Data to use.
□ □ □ □
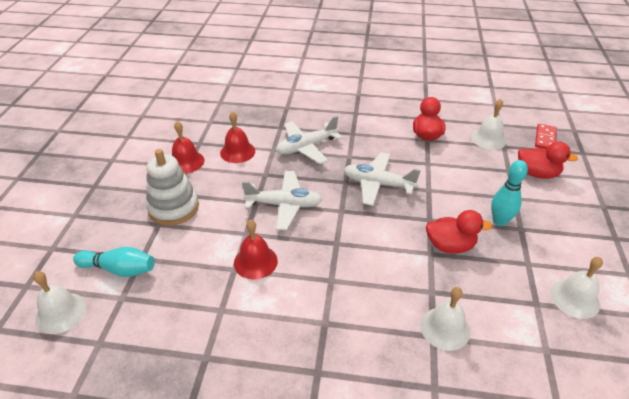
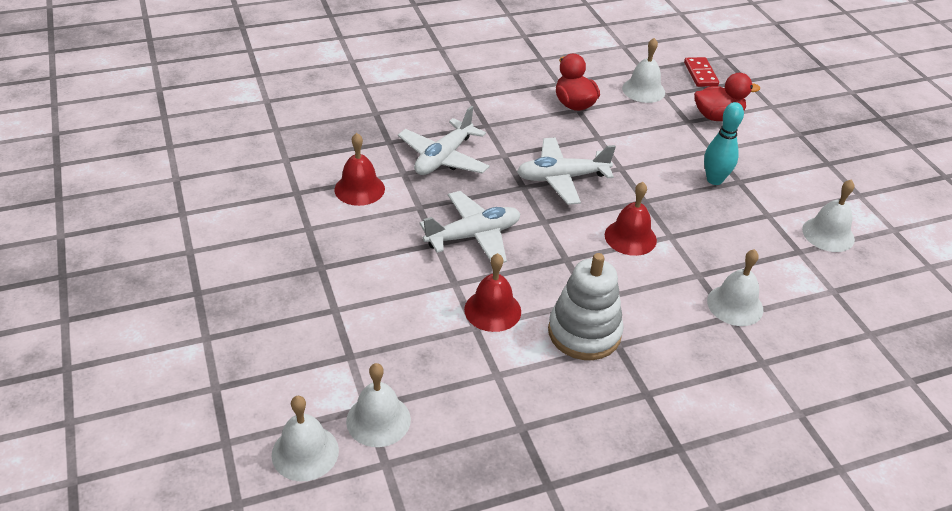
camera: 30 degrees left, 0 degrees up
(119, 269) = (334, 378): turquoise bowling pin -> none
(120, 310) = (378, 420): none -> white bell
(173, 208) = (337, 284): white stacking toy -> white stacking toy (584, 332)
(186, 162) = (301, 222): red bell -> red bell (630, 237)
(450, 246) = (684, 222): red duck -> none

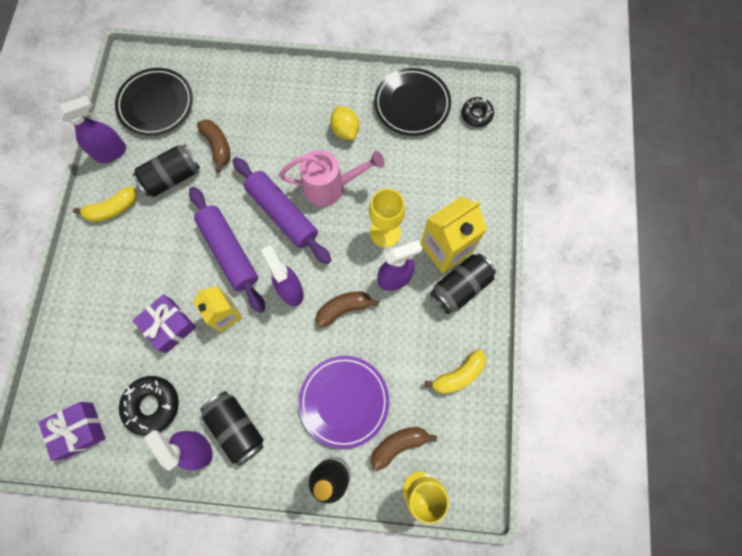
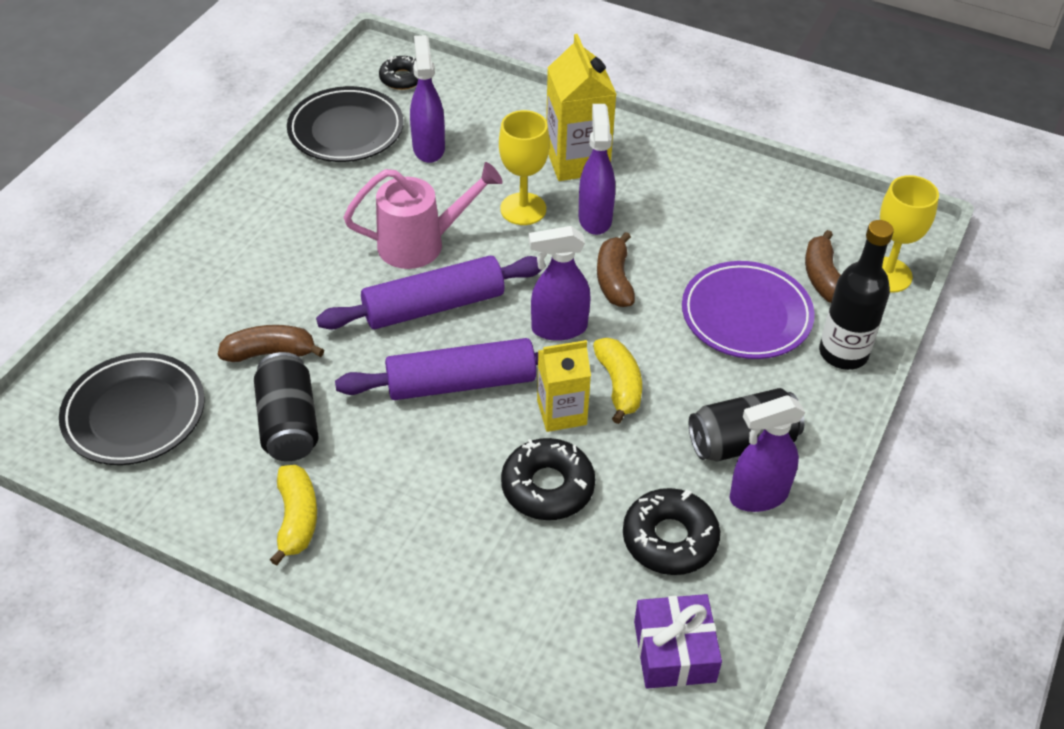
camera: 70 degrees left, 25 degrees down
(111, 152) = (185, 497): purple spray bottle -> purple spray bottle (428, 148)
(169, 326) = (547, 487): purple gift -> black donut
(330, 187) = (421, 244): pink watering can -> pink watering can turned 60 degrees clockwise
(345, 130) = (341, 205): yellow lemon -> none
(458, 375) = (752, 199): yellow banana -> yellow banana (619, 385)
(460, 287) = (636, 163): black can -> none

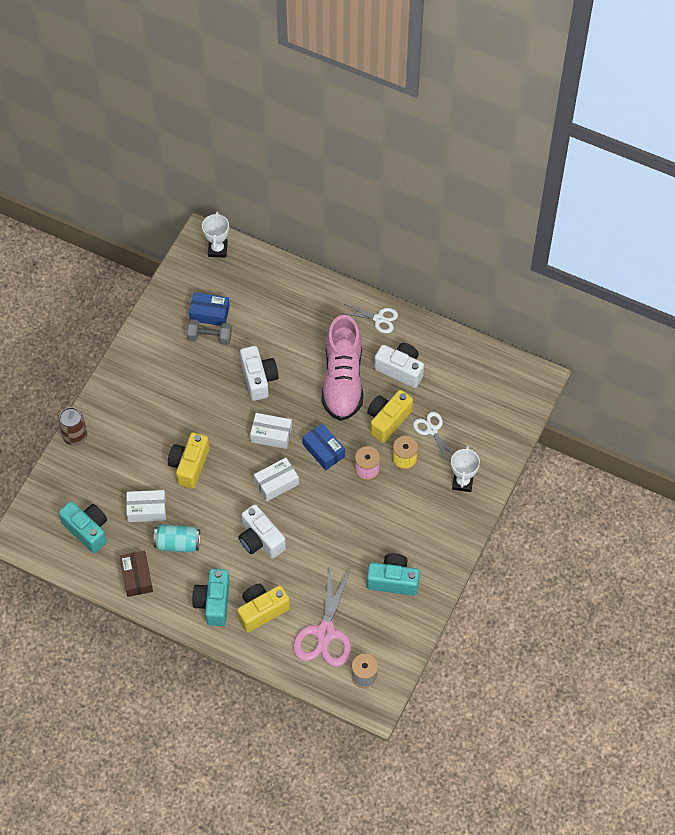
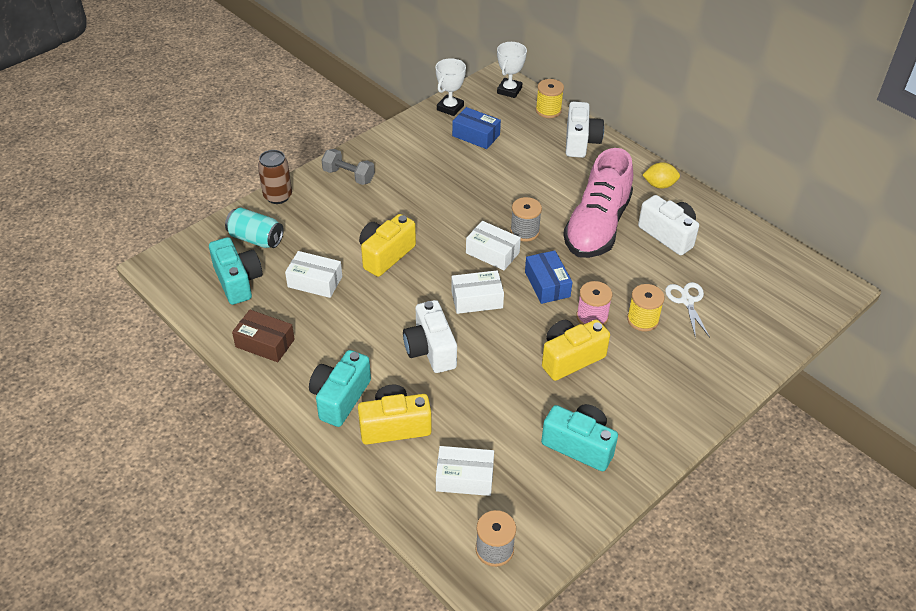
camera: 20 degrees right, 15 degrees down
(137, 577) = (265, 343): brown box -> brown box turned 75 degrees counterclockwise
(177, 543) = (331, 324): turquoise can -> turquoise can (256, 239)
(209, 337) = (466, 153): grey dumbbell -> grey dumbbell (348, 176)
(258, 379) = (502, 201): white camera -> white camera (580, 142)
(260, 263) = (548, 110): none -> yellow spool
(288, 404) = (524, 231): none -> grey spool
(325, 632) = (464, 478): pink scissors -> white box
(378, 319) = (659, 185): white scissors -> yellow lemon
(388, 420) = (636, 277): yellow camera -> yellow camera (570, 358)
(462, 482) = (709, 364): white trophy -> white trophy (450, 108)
□ □ □ □
Exercise.
What is needed is an exact copy of the lines above, from the one holding "(460, 287) = (636, 163): black can -> none" down to the one holding "(288, 404) = (524, 231): none -> grey spool", with those two included and the pictures left out.

Output of the task.
(460, 287) = (636, 163): black can -> none

camera: 20 degrees right, 15 degrees down
(137, 577) = (265, 343): brown box -> brown box turned 75 degrees counterclockwise
(177, 543) = (331, 324): turquoise can -> turquoise can (256, 239)
(209, 337) = (466, 153): grey dumbbell -> grey dumbbell (348, 176)
(258, 379) = (502, 201): white camera -> white camera (580, 142)
(260, 263) = (548, 110): none -> yellow spool
(288, 404) = (524, 231): none -> grey spool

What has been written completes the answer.